(Einträge aus einem Datensatz)
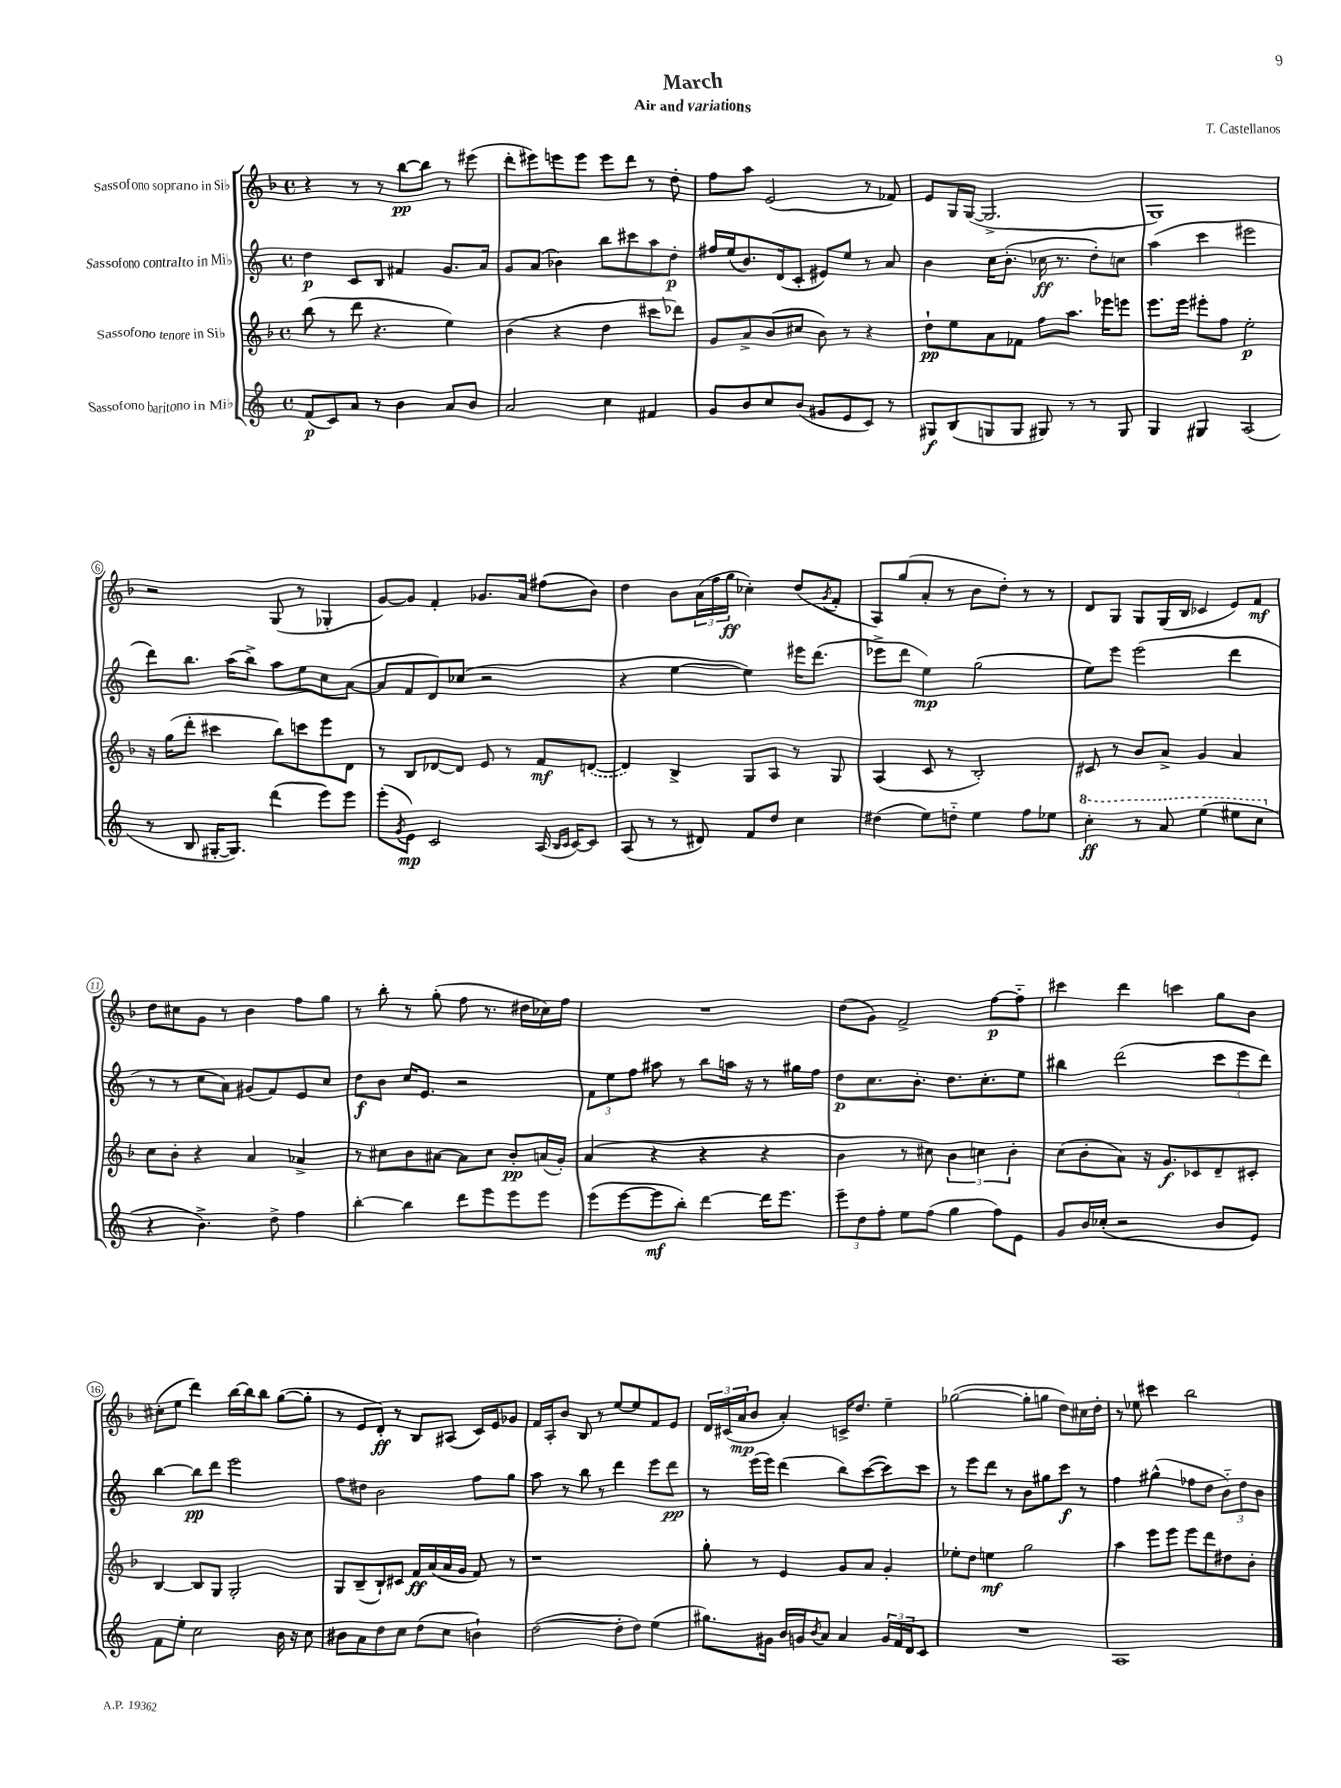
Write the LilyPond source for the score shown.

\header { title = "March" composer = "T. Castellanos" subtitle = "Air and variations" }
<<
\new StaffGroup <<
\new Staff = "s0" \with { instrumentName = "Sassofono soprano in Sib" } {
    \clef treble \key f \major \defaultTimeSignature \time 4/4
    r4 r8 r8 bes''8~\pp bes''8 r8 eis'''8( |
    d'''8-. eis'''8) e'''8 e'''8 e'''8 d'''8 r8 d''8-. |
    f''8 a''8 e'2( r8 fes'8) |
    e'8 g16 g16~( g2.-> |
    g1) |
    r2 g8( r8 ges4-. |
    g'8~) g'8 f'4-. ges'8. a'16 fis''8( bes'8) |
    d''4 bes'8 \tuplet 3/2 { a'16( f''16 g''16\ff } ces''4-.) d''8( \acciaccatura { g'8 } f'8-. |
    a8) g''8( a'8-. r8 bes'8 d''8-.) r8 r8 |
    d'8 g8 g8 g16( bes16 ces'4 e'8) f'8\mf |
    d''8 cis''8 g'8 r8 bes'4 f''8 g''8 |
    r8 bes''8-. r8 g''8-.( f''8 r8. dis''16 ces''16) f''16 |
    R1 |
    d''8( g'8) f'2-> f''8~\p f''8-_ |
    cis'''4 d'''4 c'''4 g''8 bes'8 |
    cis''8-.( e''8 d'''4) bes''16~ bes''16 bes''8 g''8~( g''8-. |
    r8 e'8 d'8-.\ff) r8 bes8 ais8( c'16) e'16 ges'8 |
    f'16 a16-. bes'8 bes8 r8 e''8~ e''8 f'8 e'8 |
    \tuplet 3/2 { d'16 cis'16( a'16\mp } bes'8 a'4-.) c'16-> d''8. e''4-- |
    ges''2~( ges''8-. g''8 d''8) cis''16 d''16-. |
    r8 ees''8 cis'''4 bes''2 \bar "|." |
}
\new Staff = "s1" \with { instrumentName = "Sassofono contralto in Mib" } {
    \clef treble \key c \major \defaultTimeSignature \time 4/4
    d''4\p c'8 b8 fis'4 g'8. a'16 |
    g'8 a'8( bes'4) b''8 cis'''8 a''8 d''8-.\p |
    fis''16 e''16( b'8.) d'16( c'8-. eis'8) e''8 r8 a'8 |
    b'4 c''16 b'8.-.( ces''16\ff r8. d''8-.) c''8 |
    a''4( c'''4 eis'''2 |
    d'''8) b''8. a''16( b''8->) a''8 e''8 c''8 a'8~( |
    a'8 f'8 d'8) ces''8( r2 |
    r4 e''4~ e''4) eis'''16 d'''8.( |
    ees'''8-> d'''8 e''4\mp) g''2( |
    e''8) e'''8 e'''2( d'''4 |
    r8 r8 c''8 a'8) gis'8( f'8) e'8 c''8 |
    d''8\f b'8 c''16 e'8. r2 |
    \tuplet 3/2 { f'8 e''8 f''8 } ais''8 r8 b''8 a''16 r16 r8 gis''16 f''16 |
    d''8\p c''8. b'8.-. d''8. c''8.-. e''8 |
    bis''4 d'''2( \tuplet 3/2 { c'''8 e'''8 d'''8) } |
    b''4~ b''8\pp d'''8 e'''2 |
    f''8 dis''8 b'2 f''8 g''8 |
    a''8 r8 b''8 r8 d'''4 e'''8 d'''8\pp |
    r8 e'''16( e'''16) d'''4( b''8) c'''8~( c'''8) c'''8 |
    r8 e'''8 d'''8 r8 b'8 gis''8 c'''8\f r8 |
    f''4 gis''4-^( fes''8 d''8 \tuplet 3/2 { b'8-_) d''8 b'8 } \bar "|." |
}
\new Staff = "s2" \with { instrumentName = "Sassofono tenore in Sib" } {
    \clef treble \key f \major \defaultTimeSignature \time 4/4
    bes''8( r8 d'''8 r4. e''4) |
    bes'4( r4 d''4 cis'''8 des'''8) |
    g'8 a'8-> bes'8( cis''8 bes'8) r8 r4 |
    d''8-!\pp e''8 a'8 fes'8 f''8 a''8. ees'''16 e'''8 |
    e'''8. e'''16 eis'''8-. f''8 e''2-.\p |
    r16 g''16( d'''8-. cis'''4 bes''8) c'''8 e'''8 d'8 |
    r8 bes8 des'8~ des'8 e'8 r8 f'8\mf \once \slurDashed d'8~( |
    d'4) bes4-> g8 a8 r8 g8 |
    a4( c'8 r8 bes2-.) |
    cis'8 r8 bes'8 a'8-> g'4 a'4 |
    c''8 bes'8-. r4 a'4 aes'4-> |
    r8 cis''8 bes'8 ais'8~ ais'8 cis''8 bes'8-.\pp a'16( g'16-.) |
    a'4( r4 r4 r4 |
    bes'4 r8 cis''8) \tuplet 3/2 { bes'4 c''4 bes'4-. } |
    c''8( bes'8-. a'8) r16 g'8.\f ces'8 d'8-- cis'8-. |
    bes4~ bes8 g8 g2-. |
    g8 bes8--( bes8-!) cis'8 f'16\ff a'16( a'16 g'16 f'8) r8 |
    r1 |
    g''8-. r8 e'4 g'8 a'8 g'4-. |
    ees''8-. d''8 e''4\mf g''2 |
    a''4 e'''8 e'''8 e'''8 d'''8 dis''8 bes'8-. \bar "|." |
}
\new Staff = "s3" \with { instrumentName = "Sassofono baritono in Mib" } {
    \clef treble \key c \major \defaultTimeSignature \time 4/4
    f'8\p( c'8) a'8 r8 b'4 a'8 b'8 |
    a'2 c''4 fis'4 |
    g'8 b'8 c''8 b'8( gis'8 e'8 c'8) r8 |
    gis8\f b8( g8 g8 gis8) r8 r8 gis8 |
    g4 gis4 a2( |
    r8 b8 gis16~-. gis8.) d'''4( e'''8) e'''8 |
    e'''8-.( \acciaccatura { g'8 } e'8\mp) c'2 a16( \grace { b16 c'16 } c'16~) c'8 |
    a8( r8 r8 dis'8) f'8 d''8 c''4 |
    dis''4( e''8) d''8-_ e''4 f''8 ees''8 |
    \ottava #1 c'''4-.\ff r8 a''8 e'''4( eis'''8 c'''8 \ottava #0 |
    r4 b'4.->) d''8-> f''4 |
    b''4~-. b''4 d'''8 e'''8 e'''8 e'''8 |
    e'''8( e'''8~ e'''8\mf b''8-.) d'''4~ d'''16 e'''8. |
    \tuplet 3/2 { e'''8-- d''8 f''8-. } e''8 f''8( g''4 f''8) e'8 |
    g'8 b'16 ces''16-.( r2 b'8 e'8) |
    f'8 e''8-. c''2 b'16 r16 c''8 |
    bis'8 a'8 d''8 c''8 d''8( c''8 b'4-!) |
    d''2~( d''8-. d''8) e''4( |
    gis''8.) gis'16 b'16 g'16 \acciaccatura { b'8 } a'8 a'4 \tuplet 3/2 { g'16 f'16 d'16 } c'8 |
    R1 |
    a1 \bar "|." |
}
>>
>>
\layout { \context { \Score \override BarNumber.stencil = #(make-stencil-circler 0.1 0.3 ly:text-interface::print) } }
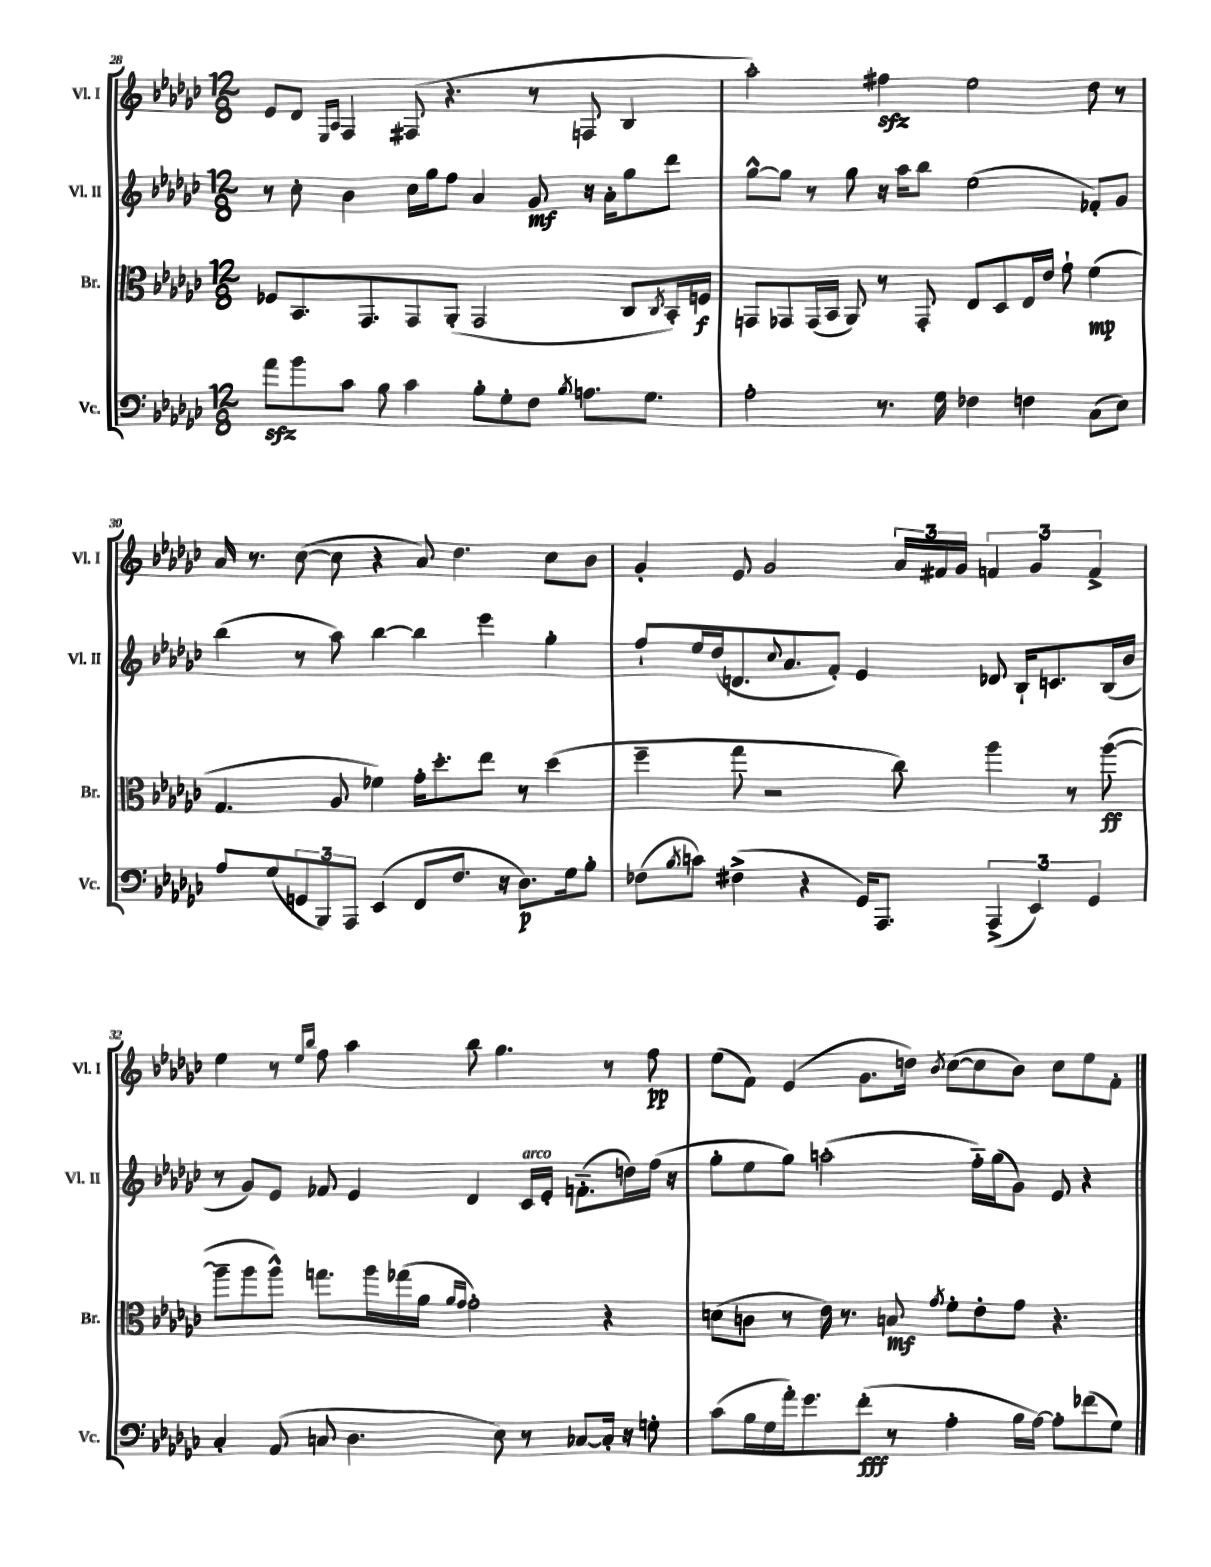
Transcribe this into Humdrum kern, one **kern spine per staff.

**kern	**kern	**kern	**kern
*staff4	*staff3	*staff2	*staff1
*clefF4	*clefC3	*clefG2	*clefG2
*k[b-e-a-d-g-c-]	*k[b-e-a-d-g-c-]	*k[b-e-a-d-g-c-]	*k[b-e-a-d-g-c-]
*M12/8	*M12/8	*M12/8	*M12/8
8a-\L	8F-/L	8r	8e-/L
8b-\	8.BB-/	8cc-'\	8d-/J
.	.	.	16qqE-/LL
.	.	.	16qqA-/JJ
8c-\J	.	4b-\	4F/
.	8.GG-/	.	.
8B-\	.	.	.
4c-\	8GG-/	16cc-\LL	(8F#/
.	.	16gg-\J	.
.	(8AA-'/J	8ff\J	4.r
8B-'\L	2GG-/	4a-/	.
8G-'\	.	.	.
8F\J	.	8g-/	8r
8qB-/	.	.	.
8.A\L	.	16r	8F/
.	.	16a-'\LK	.
.	8C-/L	8gg-\	4B-/
8.G-\J	.	.	.
.	8qC-/	.	.
.	16BB-'/L)	8ddd-\J	.
.	16F/JJ	.	.
=	=	=	=
2A-'\	8GG/L	[8gg-^^\L	2aa-'\)
.	8GG-/	8gg-\]J	.
.	(16GG-/L	8r	.
.	16BB-/JJ	.	.
.	8AA-/)	8gg-\	.
8.r	8r	16r	4ff#\
.	.	16aa-\LK	.
.	8GG-'/	8bb-\J	.
16G-\	.	.	.
4F-\	8E-/L	(2ee-\	2ee-\
.	8D-/	.	.
4F\	16E-/L	.	.
.	16e-/JJ	.	.
.	8g-`\	.	.
(8C-\L	(4f\	8f-'/L)	8dd-\
8E-\J)	.	8g-/J	8r
=	=	=	=
8A-/L	4.G-/	(4bb-\	16a-/
.	.	.	8.r
(8G-/	.	.	.
12GG/	.	8r	([8cc-\
12BBB-/)	.	.	.
.	8A-/	8aa-\)	8cc-\]
12AAA-/J	.	.	.
(4EE-/	4f-\)	[4bb-\	4r
8FF/L	16g-'\LK	4bb-\]	8a-/)
.	8.dd-'\	.	.
8.F/J	.	.	4.dd-\
.	8ee-\J	4eee-\	.
16r	.	.	.
8.D-\L)	8r	.	.
.	(4dd-\	4gg-'\	8cc-\L
16G-\k	.	.	.
8B-'\J	.	.	8b-\J
=	=	=	=
(8F-\L	4ff~\	8ff`/L	4g-'/
8qB-/	.	.	.
8c\J)	.	16ee-/L	.
.	.	(16dd-/J	.
(4F#^\	8gg-\	8.d/	8e-/
.	2r	.	2g-/
.	.	8qqcc-/	.
.	.	8.a-/	.
4r	.	.	.
.	.	8f'/J)	.
16GG-/LK)	.	4e-/	.
8.AAA-/J	.	.	.
.	8cc-\)	.	24a-/LL
.	.	.	24f#/
.	.	.	24g-/JJ
(6AAA-^/	4aa-\	8d-/	6f/
.	.	16B-`/LK	.
6EE-/)	.	.	6g-/
.	.	8.c/	.
.	8r	.	.
6GG-/	.	.	6f^/
.	([8aa-\	(16B-/L	.
.	.	16b-/JJ	.
=	=	=	=
4C-'/	8aa-~\]L	8r	4ee-\
.	8aa-\	8g-/L)	.
(8AA-/	8aa-^^\J)	8e-/J	8r
.	.	.	16qqee-/LL
.	.	.	16qqbb-/JJ
8C/	8.gg\L	8f-/	8ff\
4.D-\	.	4e-/	4aa-\
.	16aa-\L	.	.
.	(16gg-\	.	.
.	16a-\JJ	.	.
.	16qqa-/LL	.	.
.	16qqg-/JJ	.	.
.	2g-'\)	4d-/	8bb-\
8E-\)	.	.	4.gg-\
8r	.	16c-/LL	.
.	.	16e-'/JJ	.
[8C-/L	.	(8.f'~\L	.
16C-'/]Jk	4r	.	8r
16r	.	16dd\L)	.
8G'\	.	(16ff\JJ	8ff\
.	.	16r	.
=	=	=	=
(8c-\L	(8d\L	8gg-'\L	(8ee-\L
16B-\L	8c\J	8ee-\	8f\J)
16G-\	.	.	.
16a-'\J)	8r	8gg-\J)	(4e-/
8.g-\	.	.	.
.	16e-\)	(2aa'\	.
.	8.r	.	.
(8f'\J	.	.	8.g-\L
8r	8B/	.	.
.	.	.	16dd\Jk)
.	8qg-/	.	8qb-/
4A-'\	8f'\L	.	([8cc-\L
.	8e-'\	16ff'~\LL)	8cc-\]
.	.	(16gg-\J	.
16B-\LL	8g-\J	8g-\J)	8b-\J)
[16A-\JJ)	.	.	.
8A-'\]L	4.r	8e-/	8cc-\L
(8f-\	.	4r	8ee-\
8G-\J)	.	.	8f'\J
==	==	==	==
*-	*-	*-	*-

# [Aufgabe]
Filtere aus den obigen Daten jede Zeile heraus, die die Zeichenfolge „Sassofono“ enthält, und gib diese Zeilen unverändert wieder. Groß- und Kleinschreibung sind dabei zu beachten.

# [Lösung]
\new Staff = "s0" \with { instrumentName = "Sassofono soprano in Sib" } {
\new Staff = "s1" \with { instrumentName = "Sassofono contralto in Mib" } {
\new Staff = "s2" \with { instrumentName = "Sassofono tenore in Sib" } {
\new Staff = "s3" \with { instrumentName = "Sassofono baritono in Mib" } {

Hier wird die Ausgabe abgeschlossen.